* Task requirements
Check every line of the material below, and show those that contain "VBAT".
[Dataset entries]
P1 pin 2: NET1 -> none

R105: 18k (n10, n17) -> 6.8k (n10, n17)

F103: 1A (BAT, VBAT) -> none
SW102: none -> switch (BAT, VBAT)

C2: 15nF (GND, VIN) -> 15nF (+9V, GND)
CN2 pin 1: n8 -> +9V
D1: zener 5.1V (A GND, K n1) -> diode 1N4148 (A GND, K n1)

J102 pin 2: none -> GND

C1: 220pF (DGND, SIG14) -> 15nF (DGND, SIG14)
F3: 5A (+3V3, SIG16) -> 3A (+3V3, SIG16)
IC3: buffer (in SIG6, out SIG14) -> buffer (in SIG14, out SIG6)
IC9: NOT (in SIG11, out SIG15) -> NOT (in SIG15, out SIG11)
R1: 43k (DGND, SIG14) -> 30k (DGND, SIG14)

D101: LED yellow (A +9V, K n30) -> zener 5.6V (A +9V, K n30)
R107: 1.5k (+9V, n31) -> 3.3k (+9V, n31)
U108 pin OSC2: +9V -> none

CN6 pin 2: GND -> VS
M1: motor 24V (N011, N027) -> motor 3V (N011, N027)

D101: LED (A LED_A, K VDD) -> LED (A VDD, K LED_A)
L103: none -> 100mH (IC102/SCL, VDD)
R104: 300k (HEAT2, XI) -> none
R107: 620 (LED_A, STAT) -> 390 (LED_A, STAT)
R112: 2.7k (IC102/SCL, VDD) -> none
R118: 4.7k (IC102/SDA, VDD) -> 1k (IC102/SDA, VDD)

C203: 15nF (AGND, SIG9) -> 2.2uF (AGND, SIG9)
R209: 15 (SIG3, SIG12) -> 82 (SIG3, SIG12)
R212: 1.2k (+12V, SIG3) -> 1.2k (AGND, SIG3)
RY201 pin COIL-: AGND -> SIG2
[/Dataset entries]
* Answer area
F103: 1A (BAT, VBAT) -> none
SW102: none -> switch (BAT, VBAT)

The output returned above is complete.